# TASK
Reproduce every line of text in the material below word for word, and leave the pictures out of your output.

# DATA FOR THIS TASK

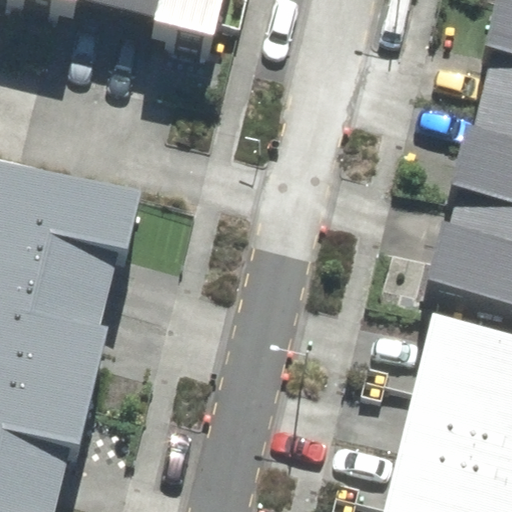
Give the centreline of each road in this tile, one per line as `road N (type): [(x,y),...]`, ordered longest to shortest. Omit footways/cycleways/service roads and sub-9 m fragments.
road 1 (residential): [(218,511),(296,196)]
road 2 (residential): [(296,196),(0,120)]
road 3 (residential): [(296,196),(349,0)]
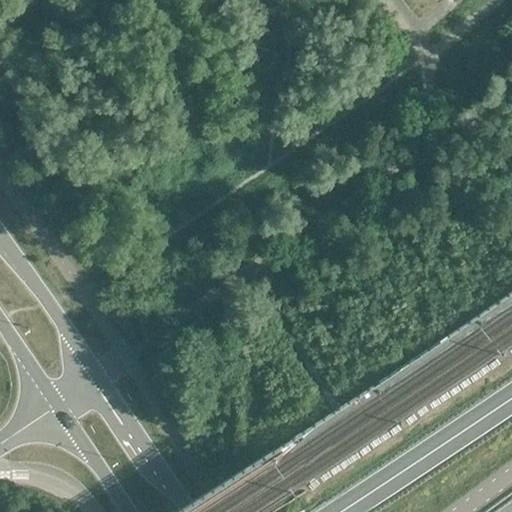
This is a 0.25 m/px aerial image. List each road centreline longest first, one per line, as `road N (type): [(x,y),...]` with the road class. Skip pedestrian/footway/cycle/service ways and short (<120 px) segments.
road 1 (secondary): [(96,380),(0,245)]
road 2 (secondary): [(186,511),(96,380)]
road 3 (secondary): [(55,407),(122,511)]
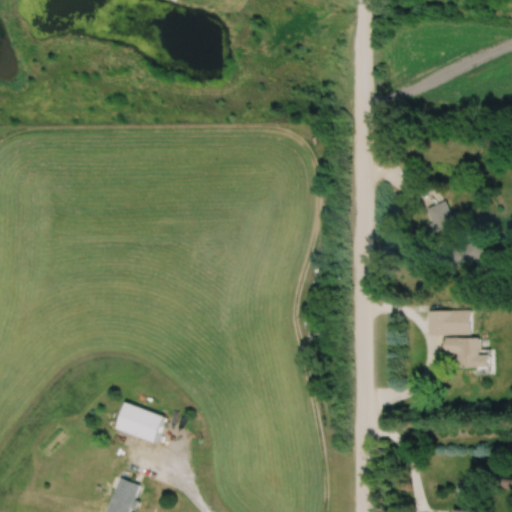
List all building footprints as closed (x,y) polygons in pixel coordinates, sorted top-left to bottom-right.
[(426,207),(444,269),(484,257),(479,240),(460,245),(447,201),(426,207)] [(428,311),(428,335),(451,335),(451,311),(428,311)] [(480,338),(445,338),(445,353),(458,353),(458,367),(480,367),(480,338)] [(165,416),(127,402),(116,429),(154,443),(165,416)] [(129,511),(138,484),(118,478),(107,511),(129,511)]
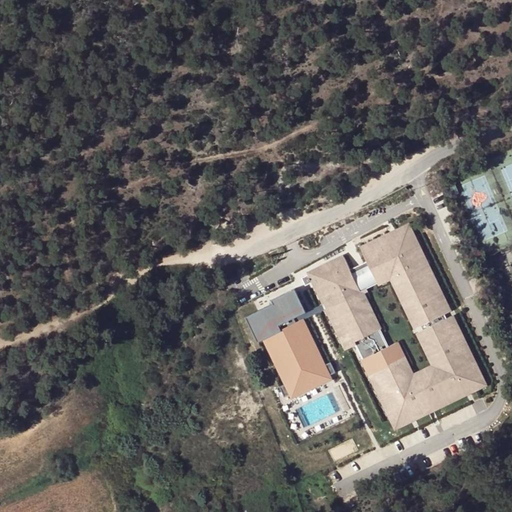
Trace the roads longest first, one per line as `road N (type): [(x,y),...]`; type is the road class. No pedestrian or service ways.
road 1 (unclassified): [(511,123),(232,257)]
road 2 (track): [(0,342),(141,280),(232,257)]
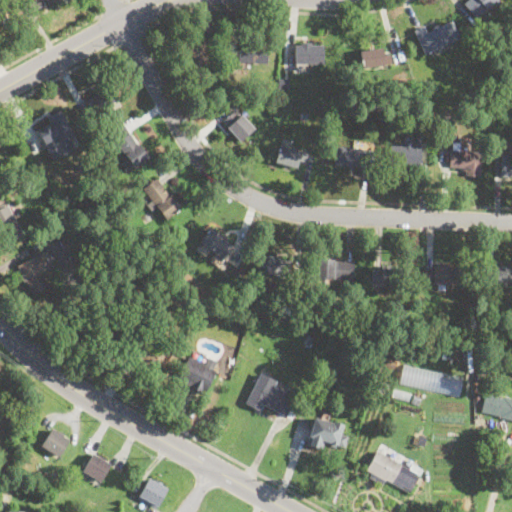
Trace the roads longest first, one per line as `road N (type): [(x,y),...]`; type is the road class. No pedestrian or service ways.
road 1 (residential): [(124,22),(191,145),(265,202),(308,214),(511,221)]
road 2 (tertiary): [(295,511),(80,391),(0,324)]
road 3 (tertiary): [(0,90),(168,0)]
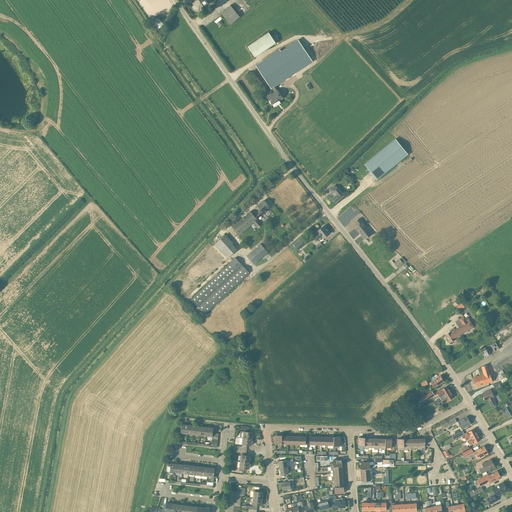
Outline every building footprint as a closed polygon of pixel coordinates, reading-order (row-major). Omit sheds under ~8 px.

# OUTPUT OF THE EXERCISE
Give the centreline of each road in this tile, one per line as `road N (type): [(x,y),...]`, ordered longest to shortest. Omit footways/cycleways/service roads and sub-9 m fragments.
road 1 (residential): [(218,511),(296,196)]
road 2 (residential): [(296,196),(0,120)]
road 3 (residential): [(296,196),(349,0)]
This is a 0.25 m/px aerial image. List each road centreline longest first, one per line, as `road N (type): [(x,y),...]` with the road class. Skip pedestrian/footway/cycle/service ways and short (<120 px) segments.
road 1 (secondary): [(96,380),(0,245)]
road 2 (secondary): [(186,511),(96,380)]
road 3 (secondary): [(55,407),(122,511)]
List all building footprints as closed (x,y) polygons in pixel coordinates, sorted top-left to bottom-right.
[(426,207),(444,269),(484,257),(479,240),(460,245),(447,201),(426,207)] [(428,311),(428,335),(451,335),(451,311),(428,311)] [(480,338),(445,338),(445,353),(458,353),(458,367),(480,367),(480,338)] [(165,416),(127,402),(116,429),(154,443),(165,416)] [(129,511),(138,484),(118,478),(107,511),(129,511)]
Trace the roads longest first, one per line as `road N (type): [(x,y),...]`; type is the road class. No pedestrian or service ways.
road 1 (unclassified): [(511,123),(232,257)]
road 2 (track): [(0,342),(141,280),(232,257)]
Trace the roads longest first, one per line as `road N (type): [(x,y),...]`; type is the road class. No pedestrian or service ways.
road 1 (residential): [(124,22),(191,145),(265,202),(308,214),(511,221)]
road 2 (tertiary): [(295,511),(80,391),(0,324)]
road 3 (tertiary): [(0,90),(168,0)]
Outline every building footprint as a closed polygon of pixel coordinates, reading-order (row-major). Omit sheds under ~8 px.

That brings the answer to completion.